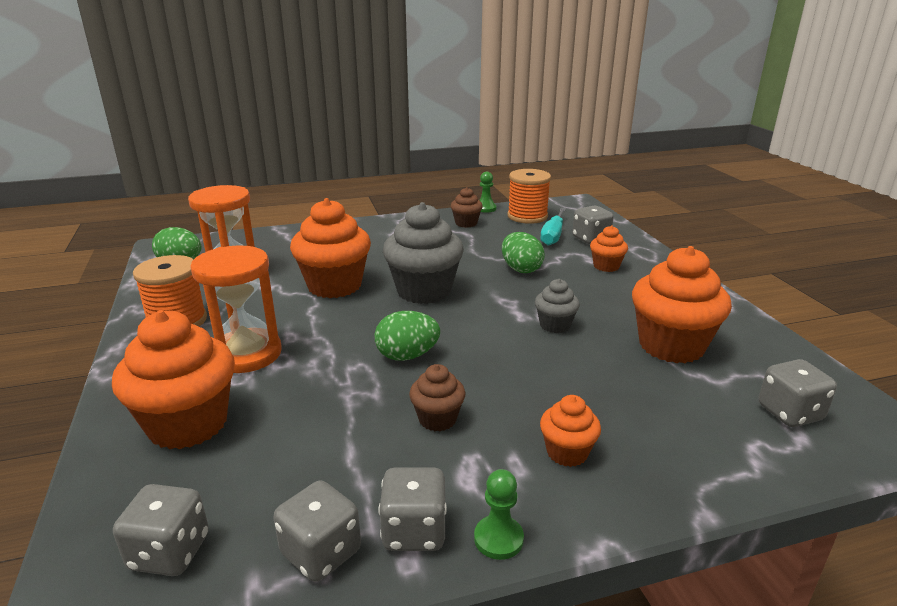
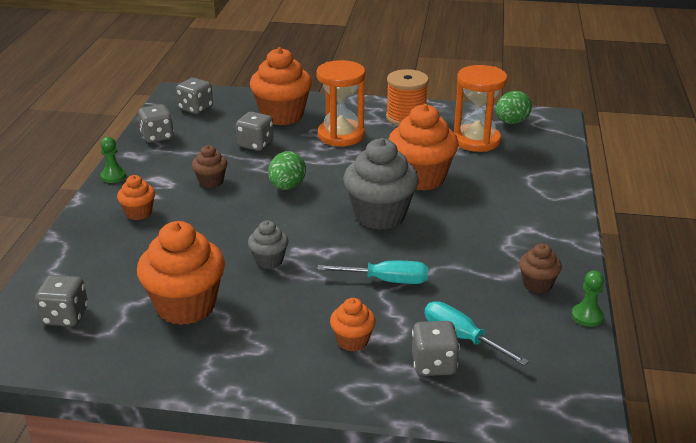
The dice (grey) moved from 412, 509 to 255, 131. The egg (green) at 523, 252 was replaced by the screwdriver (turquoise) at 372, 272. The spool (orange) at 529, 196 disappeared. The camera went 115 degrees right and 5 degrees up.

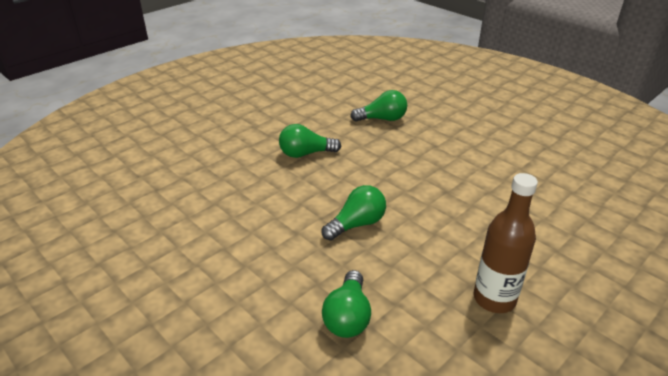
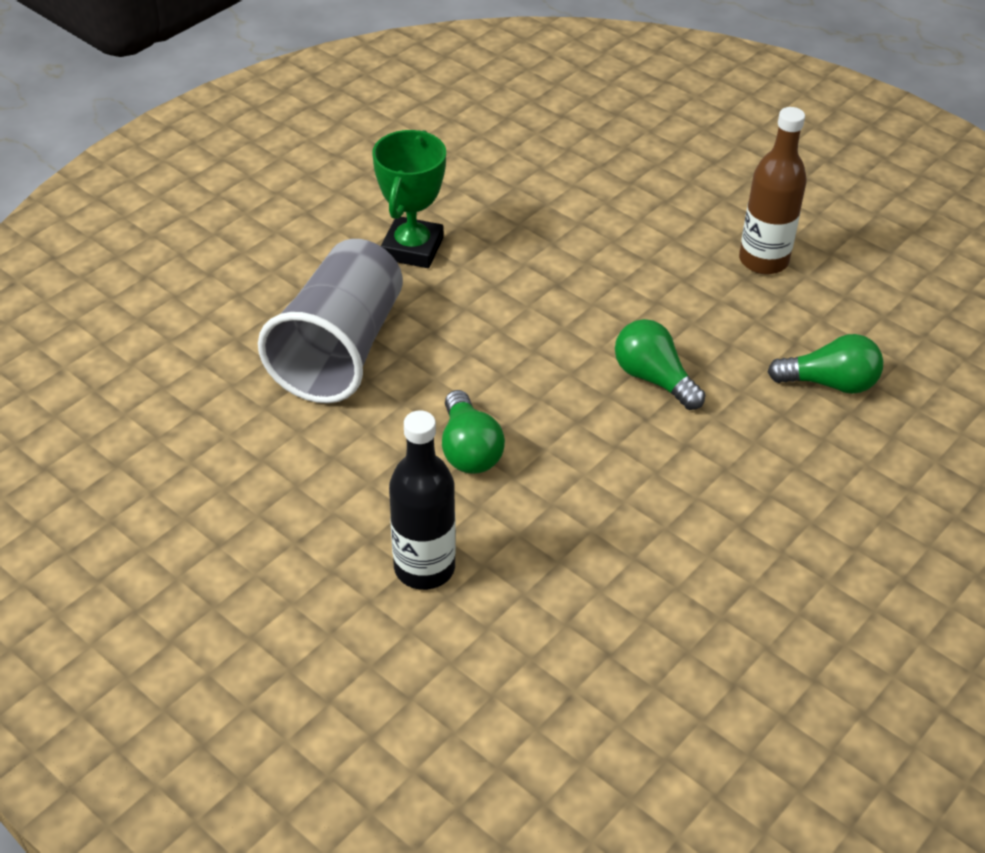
The light bulb (green) at 378, 106 was replaced by the cup (grey) at 330, 321. The trophy (green) at 409, 199 appeared. The bottle (black) at 422, 500 appeared. The camera went 95 degrees left and 10 degrees up.

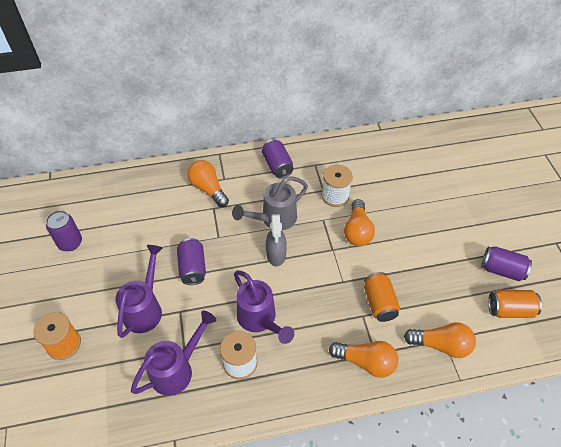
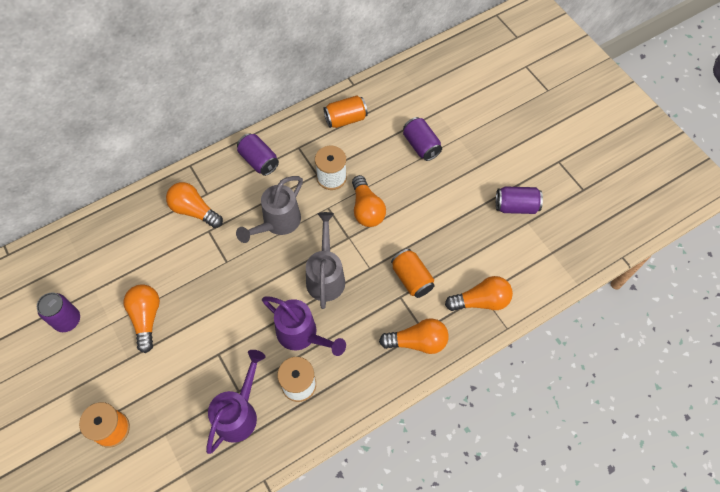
The light bulb (orange) at 142, 318 appeared. The watering can (grey) at 325, 260 appeared. The can (orange) moved from 515, 304 to 345, 112. The can (purple) moved from 191, 261 to 422, 139. The watering can (purple) at 139, 291 disappeared. The spray bottle (grey) at 276, 240 disappeared. The camera went 20 degrees left and 10 degrees up.

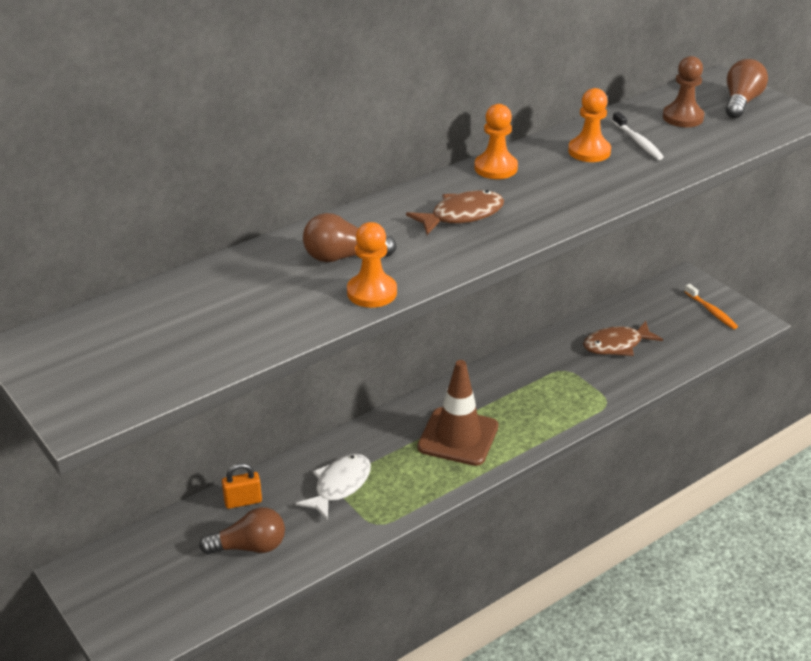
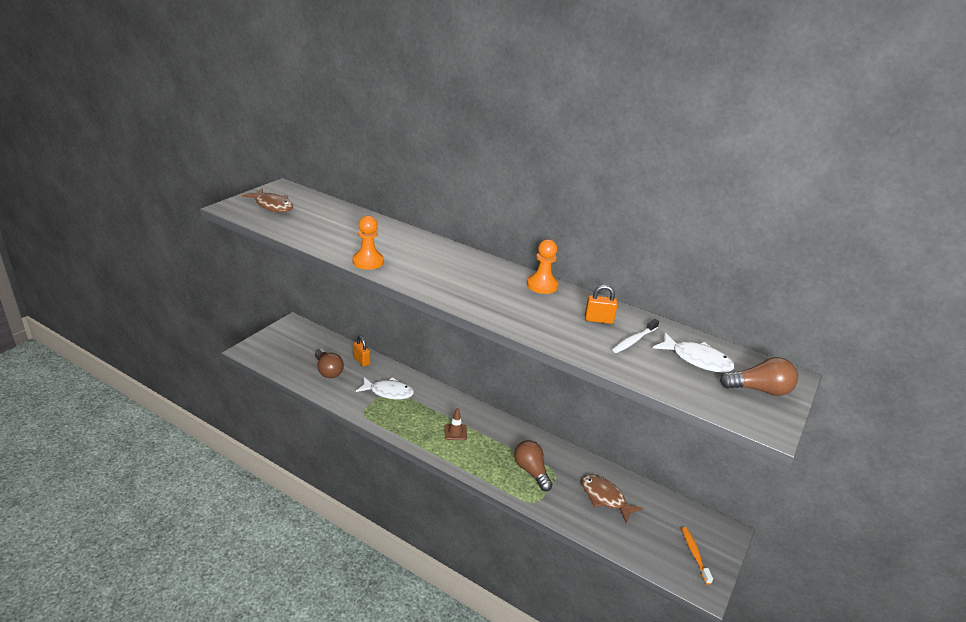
The fish (brown) moved from 455, 212 to 267, 200. The traffic cone (brown) at 457, 413 changed to 0.47 times the size. The light bulb (brown) moved from 350, 237 to 533, 465. The pawn (orange) at 589, 125 was replaced by the padlock (orange) at 601, 304. The pawn (brown) at 683, 91 was replaced by the fish (white) at 693, 353. The toothbrush (orange) at 711, 306 turned 135 degrees clockwise. The camera went 65 degrees right and 5 degrees down.

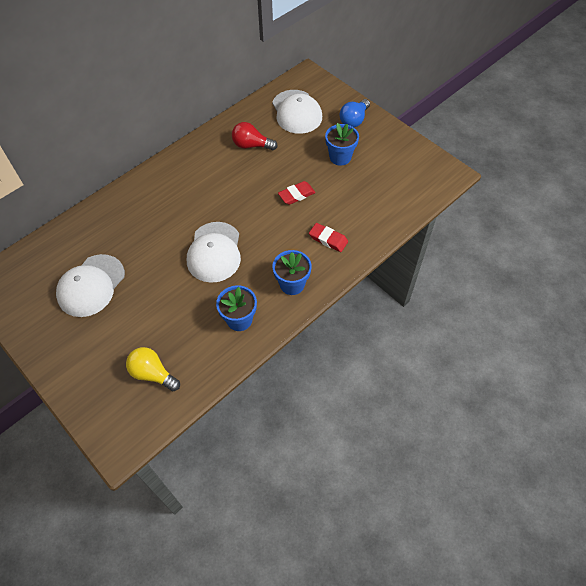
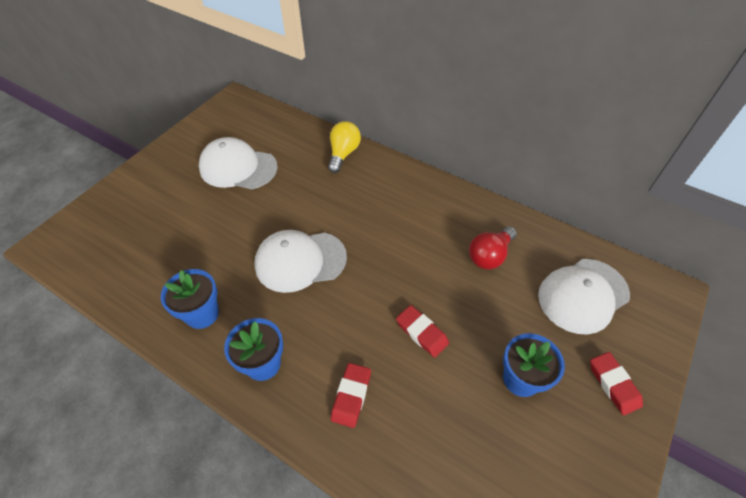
The light bulb (yellow) moved from 153, 369 to 344, 147. The light bulb (red) at 255, 136 turned 135 degrees counterclockwise. The light bulb (blue) at 355, 113 was replaced by the eraser (red) at 616, 383. The camera went 75 degrees right and 5 degrees down.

• • • • • • •

Work to be completed:
When you return the records, keep every word unchanged and drop the pictures.

Written solution:
The dice (grey) moved from 412, 509 to 255, 131. The egg (green) at 523, 252 was replaced by the screwdriver (turquoise) at 372, 272. The spool (orange) at 529, 196 disappeared. The camera went 115 degrees right and 5 degrees up.

The light bulb (green) at 378, 106 was replaced by the cup (grey) at 330, 321. The trophy (green) at 409, 199 appeared. The bottle (black) at 422, 500 appeared. The camera went 95 degrees left and 10 degrees up.

The light bulb (orange) at 142, 318 appeared. The watering can (grey) at 325, 260 appeared. The can (orange) moved from 515, 304 to 345, 112. The can (purple) moved from 191, 261 to 422, 139. The watering can (purple) at 139, 291 disappeared. The spray bottle (grey) at 276, 240 disappeared. The camera went 20 degrees left and 10 degrees up.

The fish (brown) moved from 455, 212 to 267, 200. The traffic cone (brown) at 457, 413 changed to 0.47 times the size. The light bulb (brown) moved from 350, 237 to 533, 465. The pawn (orange) at 589, 125 was replaced by the padlock (orange) at 601, 304. The pawn (brown) at 683, 91 was replaced by the fish (white) at 693, 353. The toothbrush (orange) at 711, 306 turned 135 degrees clockwise. The camera went 65 degrees right and 5 degrees down.

The light bulb (yellow) moved from 153, 369 to 344, 147. The light bulb (red) at 255, 136 turned 135 degrees counterclockwise. The light bulb (blue) at 355, 113 was replaced by the eraser (red) at 616, 383. The camera went 75 degrees right and 5 degrees down.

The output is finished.